Study material:
————————

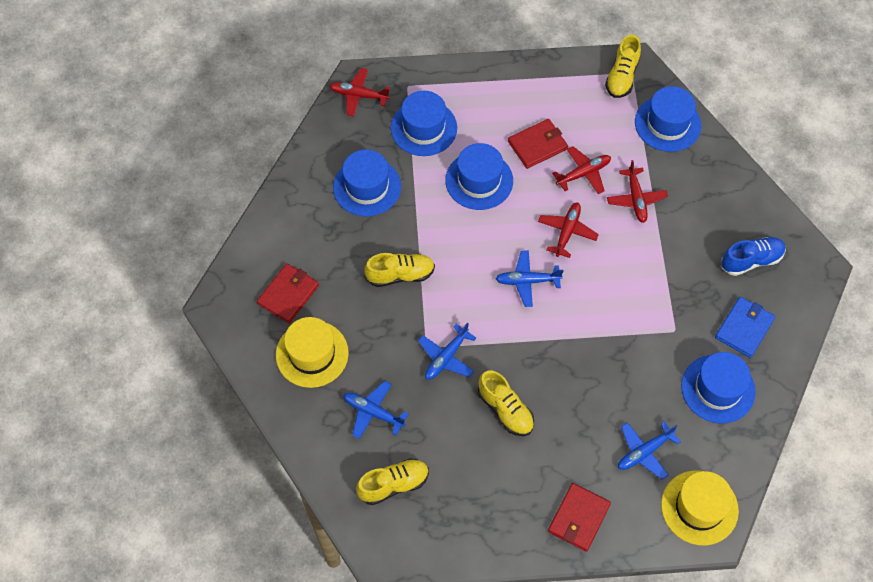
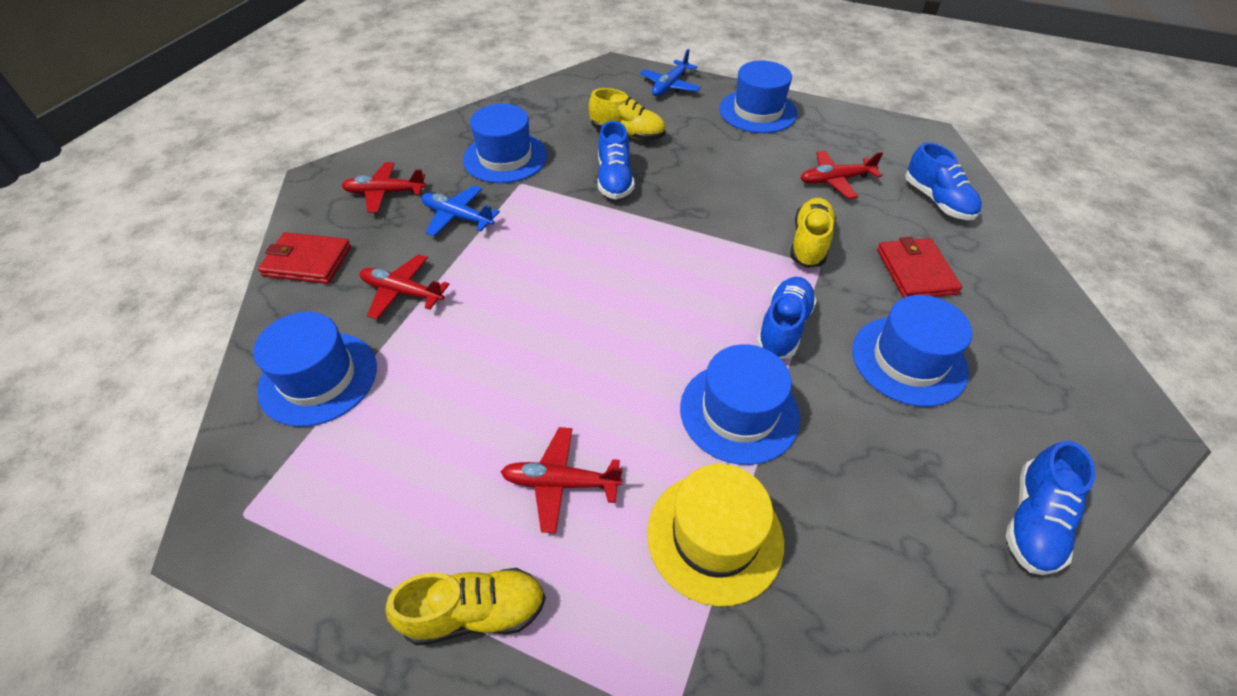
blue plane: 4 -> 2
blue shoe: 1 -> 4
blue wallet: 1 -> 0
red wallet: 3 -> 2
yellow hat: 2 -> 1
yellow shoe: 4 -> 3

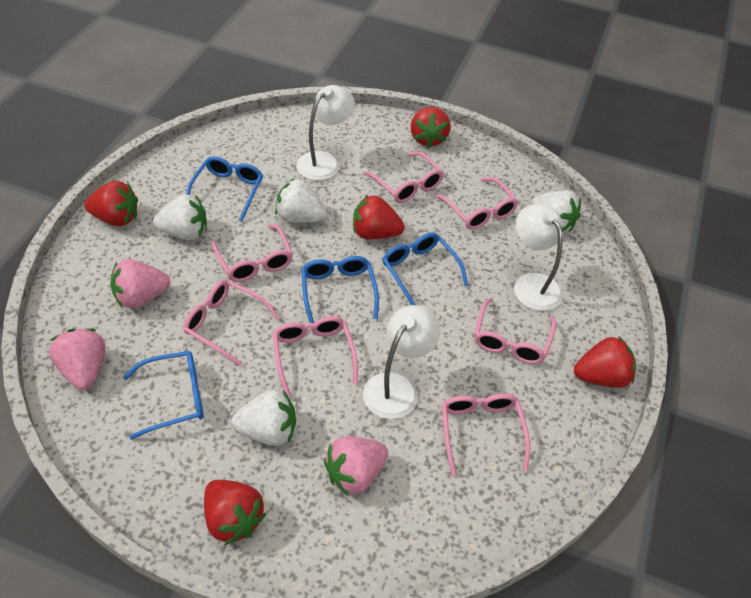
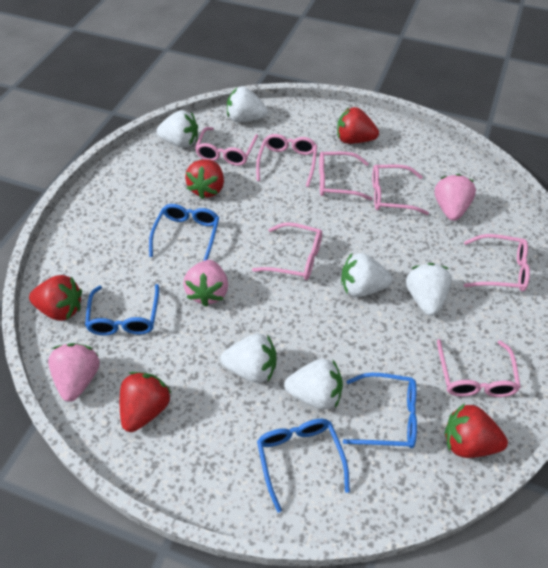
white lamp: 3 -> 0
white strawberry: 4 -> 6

————————

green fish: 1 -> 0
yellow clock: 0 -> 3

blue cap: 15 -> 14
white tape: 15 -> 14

————————

Return each line in the records that holds the string "yellow".

Task answer:
yellow hat: 2 -> 1
yellow shoe: 4 -> 3
yellow clock: 0 -> 3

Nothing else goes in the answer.